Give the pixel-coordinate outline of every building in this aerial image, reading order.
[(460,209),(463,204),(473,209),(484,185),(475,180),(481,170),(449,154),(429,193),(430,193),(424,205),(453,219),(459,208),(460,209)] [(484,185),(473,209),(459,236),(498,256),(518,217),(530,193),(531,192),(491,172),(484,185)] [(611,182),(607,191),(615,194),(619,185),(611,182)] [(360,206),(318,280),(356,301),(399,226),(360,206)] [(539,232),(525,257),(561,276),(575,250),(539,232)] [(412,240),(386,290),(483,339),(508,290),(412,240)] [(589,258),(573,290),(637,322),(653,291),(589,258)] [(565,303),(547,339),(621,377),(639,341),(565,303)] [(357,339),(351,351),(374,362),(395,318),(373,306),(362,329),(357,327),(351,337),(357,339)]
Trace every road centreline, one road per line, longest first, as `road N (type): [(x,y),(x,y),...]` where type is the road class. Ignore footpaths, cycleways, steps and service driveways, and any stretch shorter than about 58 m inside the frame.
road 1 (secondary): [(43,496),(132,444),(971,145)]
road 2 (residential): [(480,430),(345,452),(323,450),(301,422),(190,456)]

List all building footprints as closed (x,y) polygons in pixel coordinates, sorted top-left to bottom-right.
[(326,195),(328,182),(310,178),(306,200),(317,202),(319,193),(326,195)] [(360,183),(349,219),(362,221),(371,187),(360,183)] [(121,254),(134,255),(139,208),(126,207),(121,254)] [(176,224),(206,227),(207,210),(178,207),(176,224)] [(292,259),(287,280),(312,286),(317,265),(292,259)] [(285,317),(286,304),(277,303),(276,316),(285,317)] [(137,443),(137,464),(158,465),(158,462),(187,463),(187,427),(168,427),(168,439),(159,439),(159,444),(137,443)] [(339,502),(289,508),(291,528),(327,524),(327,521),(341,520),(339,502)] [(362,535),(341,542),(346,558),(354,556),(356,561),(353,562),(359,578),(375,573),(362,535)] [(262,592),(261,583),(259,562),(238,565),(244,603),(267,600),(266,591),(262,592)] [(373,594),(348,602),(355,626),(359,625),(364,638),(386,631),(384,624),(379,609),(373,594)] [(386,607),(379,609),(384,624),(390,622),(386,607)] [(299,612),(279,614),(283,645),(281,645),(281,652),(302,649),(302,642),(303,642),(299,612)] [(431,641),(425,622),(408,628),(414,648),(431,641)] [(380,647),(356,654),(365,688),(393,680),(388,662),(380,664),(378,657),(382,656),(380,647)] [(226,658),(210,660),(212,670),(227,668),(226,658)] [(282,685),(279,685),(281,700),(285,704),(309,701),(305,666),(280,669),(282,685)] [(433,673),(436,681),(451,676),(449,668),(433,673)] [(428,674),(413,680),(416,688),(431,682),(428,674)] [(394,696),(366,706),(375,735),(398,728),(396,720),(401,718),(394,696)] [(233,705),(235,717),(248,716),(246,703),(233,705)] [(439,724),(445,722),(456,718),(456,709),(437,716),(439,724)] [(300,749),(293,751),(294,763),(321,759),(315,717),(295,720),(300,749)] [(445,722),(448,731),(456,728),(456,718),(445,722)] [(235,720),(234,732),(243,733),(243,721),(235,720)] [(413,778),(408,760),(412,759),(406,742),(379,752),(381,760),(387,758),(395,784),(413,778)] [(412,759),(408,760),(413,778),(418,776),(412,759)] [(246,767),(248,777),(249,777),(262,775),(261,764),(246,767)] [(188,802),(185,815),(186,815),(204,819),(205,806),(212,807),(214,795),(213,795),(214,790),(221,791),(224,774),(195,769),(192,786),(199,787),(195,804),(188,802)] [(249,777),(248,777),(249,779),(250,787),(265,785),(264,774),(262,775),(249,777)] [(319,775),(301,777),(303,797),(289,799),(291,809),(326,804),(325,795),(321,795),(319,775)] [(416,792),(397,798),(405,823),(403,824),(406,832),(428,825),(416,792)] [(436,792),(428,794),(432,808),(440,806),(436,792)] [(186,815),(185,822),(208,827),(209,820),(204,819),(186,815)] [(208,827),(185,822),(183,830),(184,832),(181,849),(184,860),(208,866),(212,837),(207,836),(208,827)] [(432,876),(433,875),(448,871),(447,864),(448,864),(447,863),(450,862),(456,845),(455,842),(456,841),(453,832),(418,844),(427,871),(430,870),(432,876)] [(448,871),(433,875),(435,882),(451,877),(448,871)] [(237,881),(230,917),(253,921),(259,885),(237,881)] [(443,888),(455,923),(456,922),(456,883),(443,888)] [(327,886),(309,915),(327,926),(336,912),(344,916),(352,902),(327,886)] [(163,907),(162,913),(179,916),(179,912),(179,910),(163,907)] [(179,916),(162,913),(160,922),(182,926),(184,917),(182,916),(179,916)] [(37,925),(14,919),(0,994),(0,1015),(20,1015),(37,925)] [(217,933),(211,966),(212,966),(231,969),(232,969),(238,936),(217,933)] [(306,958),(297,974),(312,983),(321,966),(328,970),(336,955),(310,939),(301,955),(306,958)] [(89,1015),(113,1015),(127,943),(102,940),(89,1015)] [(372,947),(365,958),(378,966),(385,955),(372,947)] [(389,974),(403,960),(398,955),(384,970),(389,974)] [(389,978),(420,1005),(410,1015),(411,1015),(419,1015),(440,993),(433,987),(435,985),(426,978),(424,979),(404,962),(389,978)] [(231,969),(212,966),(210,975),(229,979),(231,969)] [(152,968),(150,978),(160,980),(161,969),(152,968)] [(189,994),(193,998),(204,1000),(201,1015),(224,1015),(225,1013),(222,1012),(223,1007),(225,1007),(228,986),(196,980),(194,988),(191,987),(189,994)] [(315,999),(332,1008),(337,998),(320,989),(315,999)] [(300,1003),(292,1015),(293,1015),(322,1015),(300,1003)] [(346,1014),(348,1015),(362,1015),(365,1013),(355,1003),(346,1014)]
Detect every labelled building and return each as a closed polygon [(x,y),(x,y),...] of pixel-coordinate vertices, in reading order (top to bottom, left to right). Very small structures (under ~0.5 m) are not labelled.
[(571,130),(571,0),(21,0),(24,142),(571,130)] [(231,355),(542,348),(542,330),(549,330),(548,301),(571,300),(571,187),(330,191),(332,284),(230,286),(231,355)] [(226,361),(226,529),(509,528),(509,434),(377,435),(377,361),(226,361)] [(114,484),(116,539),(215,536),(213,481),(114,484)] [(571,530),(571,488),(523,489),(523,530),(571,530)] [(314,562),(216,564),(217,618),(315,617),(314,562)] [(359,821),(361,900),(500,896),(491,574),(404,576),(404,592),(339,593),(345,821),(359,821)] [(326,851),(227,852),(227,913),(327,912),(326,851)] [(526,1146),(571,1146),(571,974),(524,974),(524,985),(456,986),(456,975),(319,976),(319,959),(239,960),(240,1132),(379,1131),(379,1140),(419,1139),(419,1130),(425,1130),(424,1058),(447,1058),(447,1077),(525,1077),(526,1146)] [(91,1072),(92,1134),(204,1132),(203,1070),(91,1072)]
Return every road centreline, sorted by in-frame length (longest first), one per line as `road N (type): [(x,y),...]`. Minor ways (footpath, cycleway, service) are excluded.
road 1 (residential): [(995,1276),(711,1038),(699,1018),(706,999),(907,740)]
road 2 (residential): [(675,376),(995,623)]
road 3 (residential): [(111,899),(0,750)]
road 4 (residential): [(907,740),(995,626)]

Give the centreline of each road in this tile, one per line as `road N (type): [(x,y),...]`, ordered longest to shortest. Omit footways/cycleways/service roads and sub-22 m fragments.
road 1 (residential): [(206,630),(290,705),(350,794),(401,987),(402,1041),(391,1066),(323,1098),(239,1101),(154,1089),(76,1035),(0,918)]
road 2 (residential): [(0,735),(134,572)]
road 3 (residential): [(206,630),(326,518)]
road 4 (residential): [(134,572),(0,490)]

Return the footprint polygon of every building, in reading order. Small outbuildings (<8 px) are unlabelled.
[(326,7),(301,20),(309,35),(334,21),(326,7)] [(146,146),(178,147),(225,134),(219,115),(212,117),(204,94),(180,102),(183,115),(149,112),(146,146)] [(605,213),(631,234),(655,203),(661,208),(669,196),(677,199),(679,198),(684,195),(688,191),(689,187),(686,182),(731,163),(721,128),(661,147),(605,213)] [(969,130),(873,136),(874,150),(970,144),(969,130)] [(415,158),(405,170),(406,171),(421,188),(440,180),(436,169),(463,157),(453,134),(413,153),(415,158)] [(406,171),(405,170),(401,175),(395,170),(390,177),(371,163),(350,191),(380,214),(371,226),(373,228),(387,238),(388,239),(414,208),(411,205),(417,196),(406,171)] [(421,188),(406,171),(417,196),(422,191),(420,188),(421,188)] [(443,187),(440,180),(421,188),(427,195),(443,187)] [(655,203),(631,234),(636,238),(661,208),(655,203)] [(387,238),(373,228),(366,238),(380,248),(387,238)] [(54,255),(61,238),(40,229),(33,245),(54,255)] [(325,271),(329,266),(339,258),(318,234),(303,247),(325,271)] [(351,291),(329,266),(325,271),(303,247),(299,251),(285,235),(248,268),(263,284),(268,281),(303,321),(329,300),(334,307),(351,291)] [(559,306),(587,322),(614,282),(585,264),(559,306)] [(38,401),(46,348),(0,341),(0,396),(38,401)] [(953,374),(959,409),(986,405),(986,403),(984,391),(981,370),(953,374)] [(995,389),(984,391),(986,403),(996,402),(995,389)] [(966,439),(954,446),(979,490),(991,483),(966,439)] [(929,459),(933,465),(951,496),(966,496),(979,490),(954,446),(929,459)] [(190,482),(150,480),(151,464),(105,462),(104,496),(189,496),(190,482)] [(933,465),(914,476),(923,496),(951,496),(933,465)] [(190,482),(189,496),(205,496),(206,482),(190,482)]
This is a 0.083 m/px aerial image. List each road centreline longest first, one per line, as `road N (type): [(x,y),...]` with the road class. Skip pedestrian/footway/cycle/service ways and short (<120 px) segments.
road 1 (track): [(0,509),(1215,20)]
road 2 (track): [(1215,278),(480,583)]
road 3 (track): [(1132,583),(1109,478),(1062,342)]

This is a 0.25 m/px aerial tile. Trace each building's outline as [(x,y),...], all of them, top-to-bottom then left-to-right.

━━━━━━━━

ASSIGNMENT — Exact copies of the line containing "This is a 0.083" and of every line after it through the end of the entries are all that should be output.

EXERCISE RESPONSE —
This is a 0.083 m/px aerial image. List each road centreline longest first, one per line, as `road N (type): [(x,y),...]` with the road class. Skip pedestrian/footway/cycle/service ways and short (<120 px) segments.
road 1 (track): [(0,509),(1215,20)]
road 2 (track): [(1215,278),(480,583)]
road 3 (track): [(1132,583),(1109,478),(1062,342)]

This is a 0.25 m/px aerial tile. Trace each building's outline as [(x,y),...], all of them, top-to-bottom then left-to-right.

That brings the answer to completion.